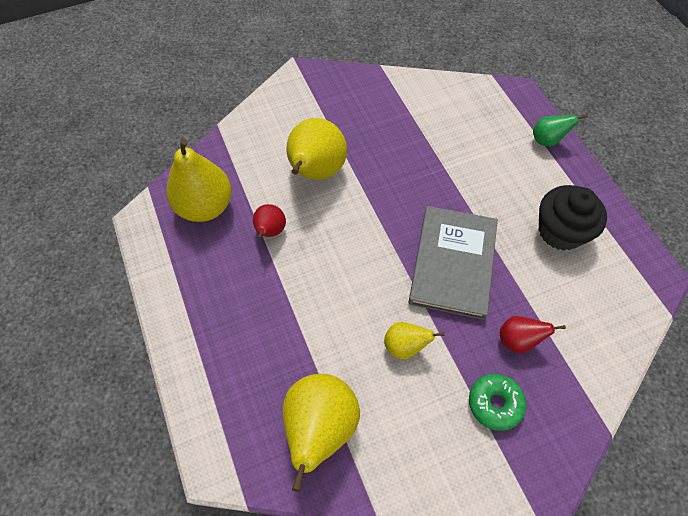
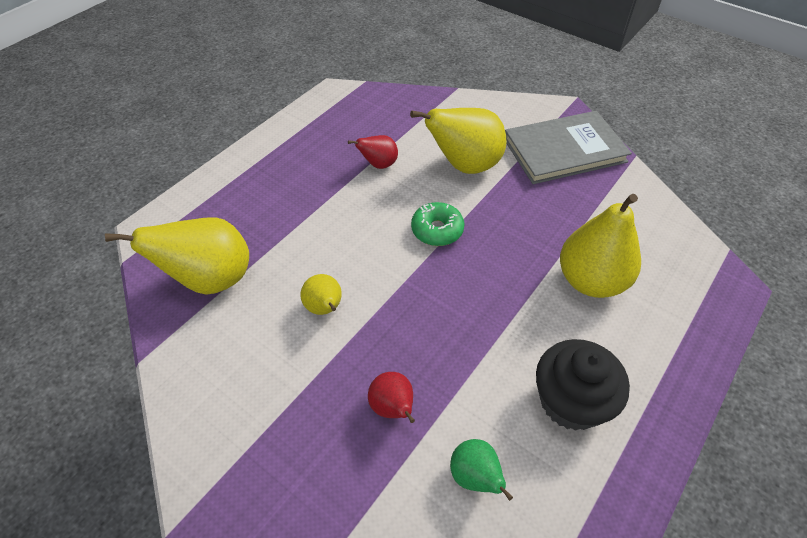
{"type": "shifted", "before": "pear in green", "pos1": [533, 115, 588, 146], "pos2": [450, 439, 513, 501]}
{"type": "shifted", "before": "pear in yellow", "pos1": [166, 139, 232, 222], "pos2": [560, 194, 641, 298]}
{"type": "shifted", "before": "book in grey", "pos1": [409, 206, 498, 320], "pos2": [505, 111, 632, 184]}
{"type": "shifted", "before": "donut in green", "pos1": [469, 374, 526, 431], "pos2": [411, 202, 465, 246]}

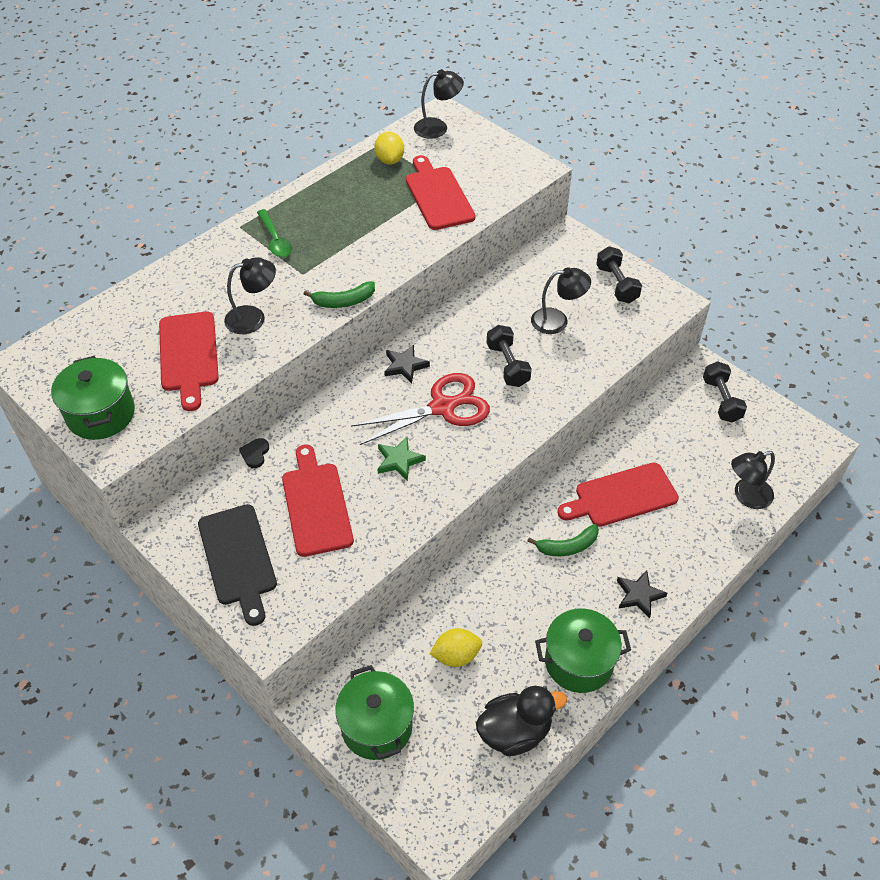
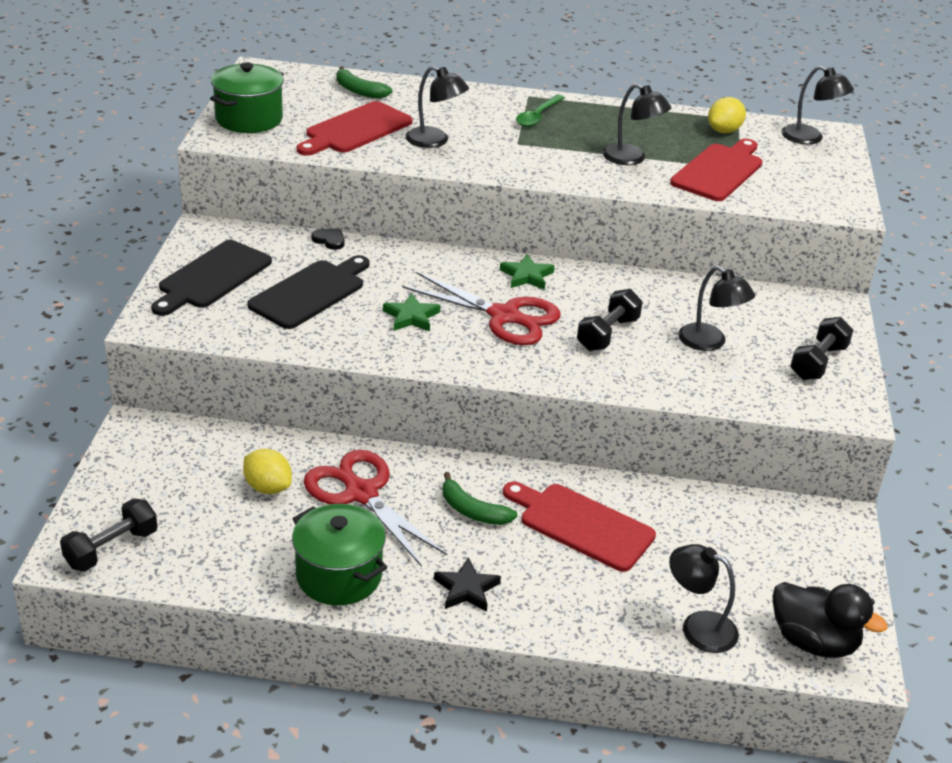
{"type": "shifted", "before": "banana in green", "pos1": [304, 281, 375, 308], "pos2": [337, 66, 392, 99]}
{"type": "repainted", "before": "star in black", "after": "star in green", "pos1": [384, 344, 430, 383], "pos2": [500, 254, 555, 290]}
{"type": "shifted", "before": "dumbbell in black", "pos1": [703, 361, 747, 423], "pos2": [60, 498, 158, 571]}
{"type": "rotated", "before": "heart in black", "pos1": [239, 438, 269, 468], "pos2": [311, 229, 345, 250], "turn": 60}
{"type": "repainted", "before": "cutting board in red", "after": "cutting board in black", "pos1": [282, 444, 354, 557], "pos2": [247, 255, 370, 329]}
{"type": "gone", "before": "pot in green", "pos1": [335, 665, 414, 760]}
{"type": "shifted", "before": "duck in black", "pos1": [476, 686, 567, 756], "pos2": [772, 582, 887, 658]}
{"type": "new", "after": "lamp in black", "pos2": [603, 83, 671, 165]}
{"type": "new", "after": "scissors in red", "pos2": [304, 450, 447, 567]}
-*-*-
_EXERCISE DIRECTIONS_
Would you repeat the listing above exactly, minus the images?

_SOLUTION TO THE EXERCISE_
{"type": "shifted", "before": "pear in green", "pos1": [533, 115, 588, 146], "pos2": [450, 439, 513, 501]}
{"type": "shifted", "before": "pear in yellow", "pos1": [166, 139, 232, 222], "pos2": [560, 194, 641, 298]}
{"type": "shifted", "before": "book in grey", "pos1": [409, 206, 498, 320], "pos2": [505, 111, 632, 184]}
{"type": "shifted", "before": "donut in green", "pos1": [469, 374, 526, 431], "pos2": [411, 202, 465, 246]}

{"type": "shifted", "before": "banana in green", "pos1": [304, 281, 375, 308], "pos2": [337, 66, 392, 99]}
{"type": "repainted", "before": "star in black", "after": "star in green", "pos1": [384, 344, 430, 383], "pos2": [500, 254, 555, 290]}
{"type": "shifted", "before": "dumbbell in black", "pos1": [703, 361, 747, 423], "pos2": [60, 498, 158, 571]}
{"type": "rotated", "before": "heart in black", "pos1": [239, 438, 269, 468], "pos2": [311, 229, 345, 250], "turn": 60}
{"type": "repainted", "before": "cutting board in red", "after": "cutting board in black", "pos1": [282, 444, 354, 557], "pos2": [247, 255, 370, 329]}
{"type": "gone", "before": "pot in green", "pos1": [335, 665, 414, 760]}
{"type": "shifted", "before": "duck in black", "pos1": [476, 686, 567, 756], "pos2": [772, 582, 887, 658]}
{"type": "new", "after": "lamp in black", "pos2": [603, 83, 671, 165]}
{"type": "new", "after": "scissors in red", "pos2": [304, 450, 447, 567]}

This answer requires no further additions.